[Collected data]
• • • • • • •

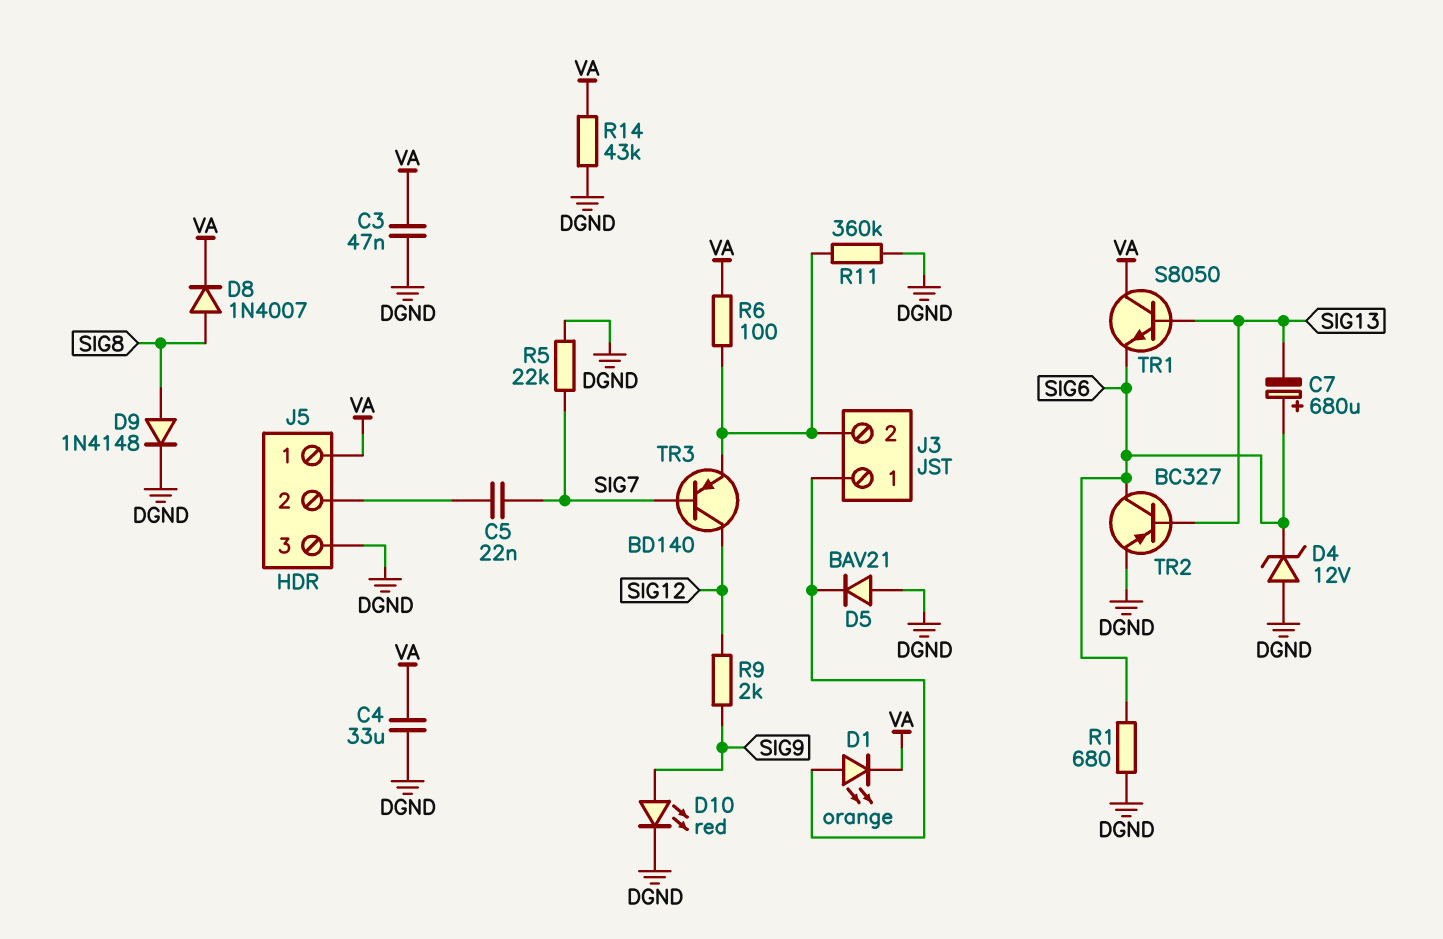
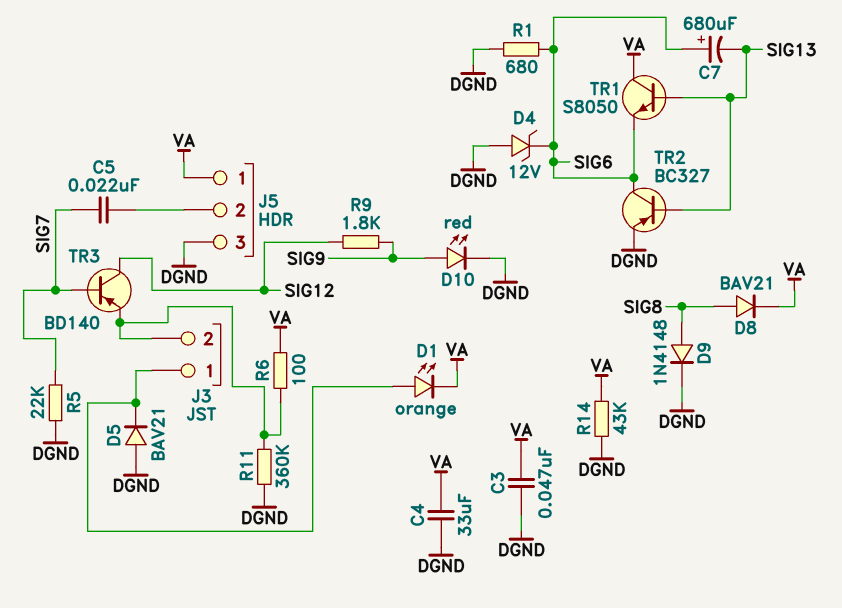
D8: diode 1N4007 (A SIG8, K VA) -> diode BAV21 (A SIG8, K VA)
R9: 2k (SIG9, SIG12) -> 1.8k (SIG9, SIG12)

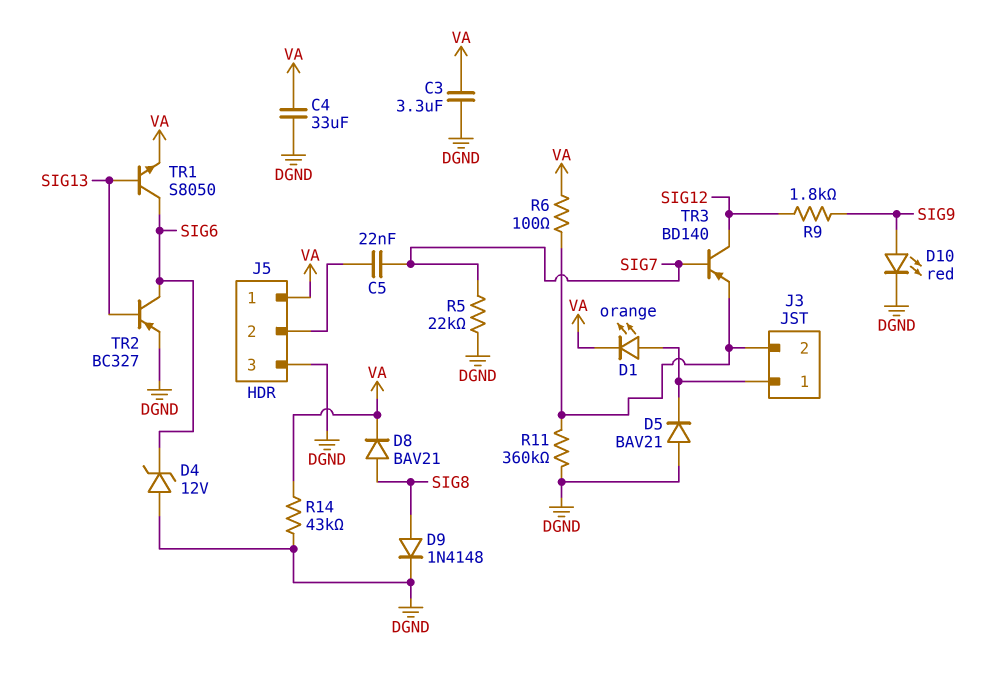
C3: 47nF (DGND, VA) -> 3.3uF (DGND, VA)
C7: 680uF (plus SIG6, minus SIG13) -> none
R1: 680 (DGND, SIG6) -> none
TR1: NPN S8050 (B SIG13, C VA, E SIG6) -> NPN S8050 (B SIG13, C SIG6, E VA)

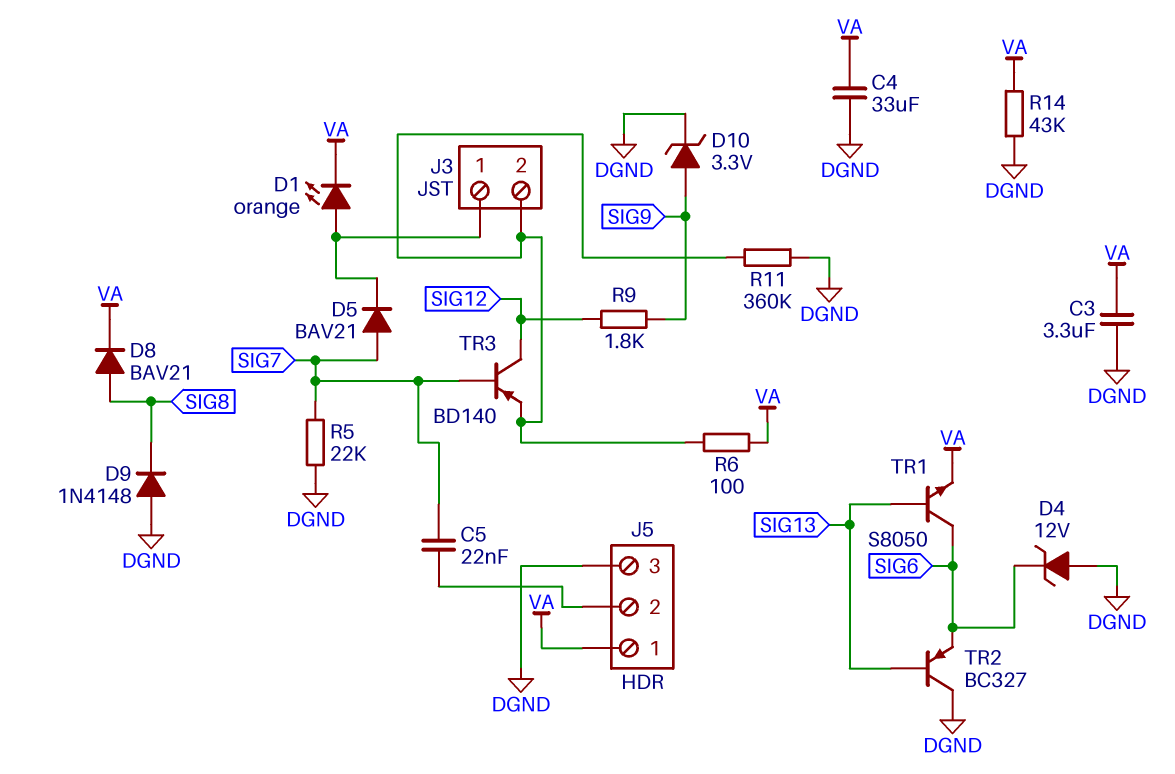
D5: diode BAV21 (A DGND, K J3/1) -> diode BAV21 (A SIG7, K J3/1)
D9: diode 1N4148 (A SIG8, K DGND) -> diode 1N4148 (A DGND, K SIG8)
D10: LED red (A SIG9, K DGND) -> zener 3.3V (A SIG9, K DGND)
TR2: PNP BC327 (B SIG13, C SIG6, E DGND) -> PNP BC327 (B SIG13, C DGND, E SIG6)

• • • • • • •

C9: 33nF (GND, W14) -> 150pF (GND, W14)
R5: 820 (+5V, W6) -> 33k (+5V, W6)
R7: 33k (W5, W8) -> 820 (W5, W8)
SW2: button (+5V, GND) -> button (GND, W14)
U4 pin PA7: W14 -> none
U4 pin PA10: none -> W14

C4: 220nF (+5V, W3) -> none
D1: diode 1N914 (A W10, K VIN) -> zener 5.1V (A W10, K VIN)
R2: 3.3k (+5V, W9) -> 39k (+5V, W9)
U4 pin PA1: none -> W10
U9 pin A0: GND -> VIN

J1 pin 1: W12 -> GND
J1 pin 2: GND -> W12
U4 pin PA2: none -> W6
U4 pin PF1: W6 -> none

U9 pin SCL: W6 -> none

• • • • • • •

**Instructions for the task:**
An exact copy of the lines above between the line holding "SW2: button (+5V, GND) -> button (GND, W14)" and the line holding "U9 pin SCL: W6 -> none", inclusive, is the whole answer.

**Exercise answer:**
SW2: button (+5V, GND) -> button (GND, W14)
U4 pin PA7: W14 -> none
U4 pin PA10: none -> W14

C4: 220nF (+5V, W3) -> none
D1: diode 1N914 (A W10, K VIN) -> zener 5.1V (A W10, K VIN)
R2: 3.3k (+5V, W9) -> 39k (+5V, W9)
U4 pin PA1: none -> W10
U9 pin A0: GND -> VIN

J1 pin 1: W12 -> GND
J1 pin 2: GND -> W12
U4 pin PA2: none -> W6
U4 pin PF1: W6 -> none

U9 pin SCL: W6 -> none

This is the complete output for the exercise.